Source data ::
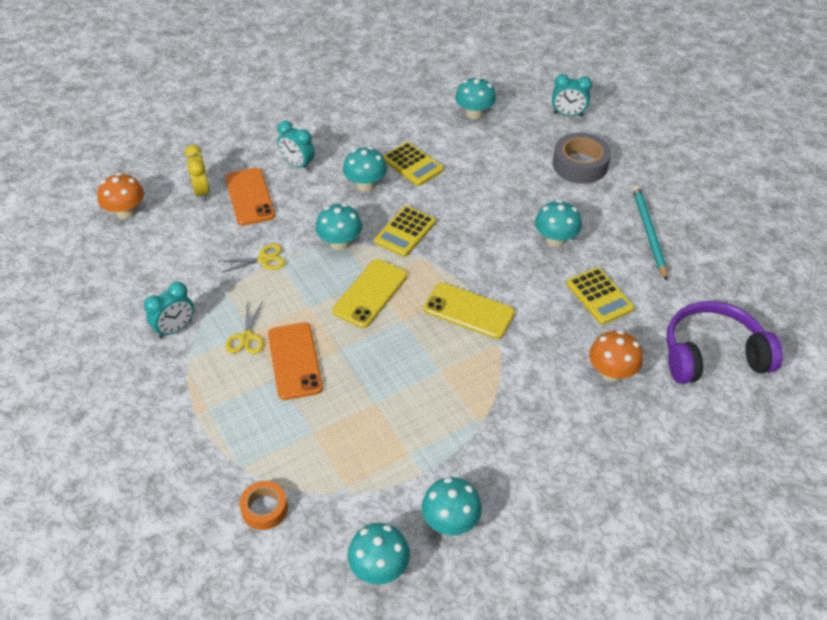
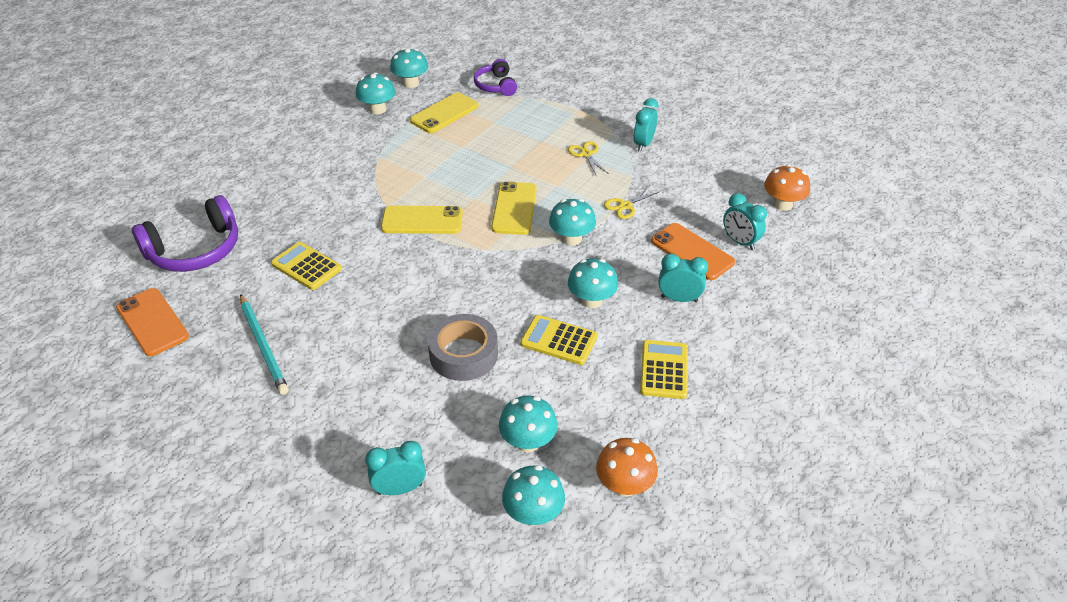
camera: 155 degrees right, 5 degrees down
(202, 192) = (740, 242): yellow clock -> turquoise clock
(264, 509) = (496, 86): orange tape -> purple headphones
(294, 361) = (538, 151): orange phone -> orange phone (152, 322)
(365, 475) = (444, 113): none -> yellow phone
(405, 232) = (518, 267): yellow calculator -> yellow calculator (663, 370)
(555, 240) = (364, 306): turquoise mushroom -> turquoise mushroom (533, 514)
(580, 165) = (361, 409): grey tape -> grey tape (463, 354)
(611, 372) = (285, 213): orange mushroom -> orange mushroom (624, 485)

---

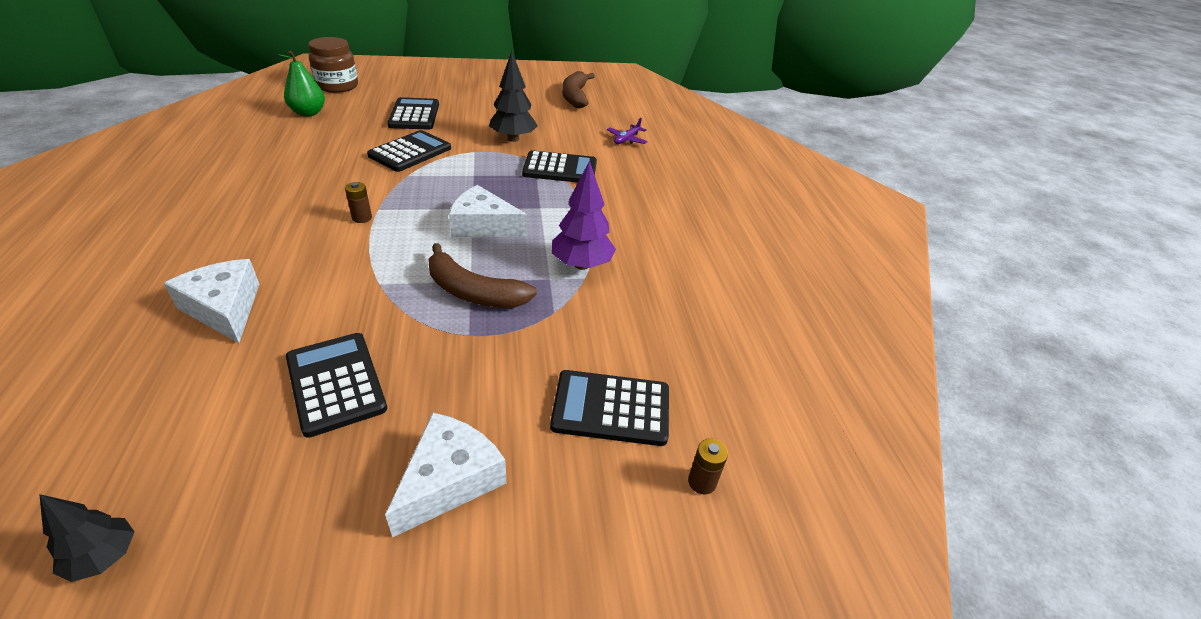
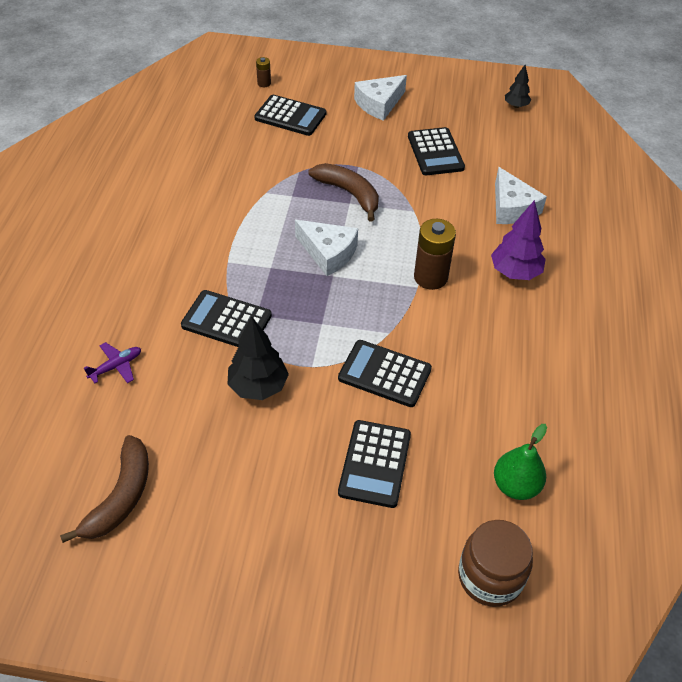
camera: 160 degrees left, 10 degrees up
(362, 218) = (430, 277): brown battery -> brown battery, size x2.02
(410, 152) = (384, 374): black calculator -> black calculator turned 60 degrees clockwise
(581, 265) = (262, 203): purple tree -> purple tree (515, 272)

...

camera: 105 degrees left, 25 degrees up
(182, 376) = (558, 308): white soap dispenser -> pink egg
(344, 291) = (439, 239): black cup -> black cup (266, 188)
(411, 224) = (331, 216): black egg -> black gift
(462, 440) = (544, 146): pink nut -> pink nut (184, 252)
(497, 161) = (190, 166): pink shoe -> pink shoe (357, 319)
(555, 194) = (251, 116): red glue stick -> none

Exercise goal :: What you return must be the lines above that run from the line with "(362, 218) = (430, 277): brown" to the line with "(581, 265) = (262, 203): purple", inclusive, each copied exactly.

Response for this exercise ::
(362, 218) = (430, 277): brown battery -> brown battery, size x2.02
(410, 152) = (384, 374): black calculator -> black calculator turned 60 degrees clockwise
(581, 265) = (262, 203): purple tree -> purple tree (515, 272)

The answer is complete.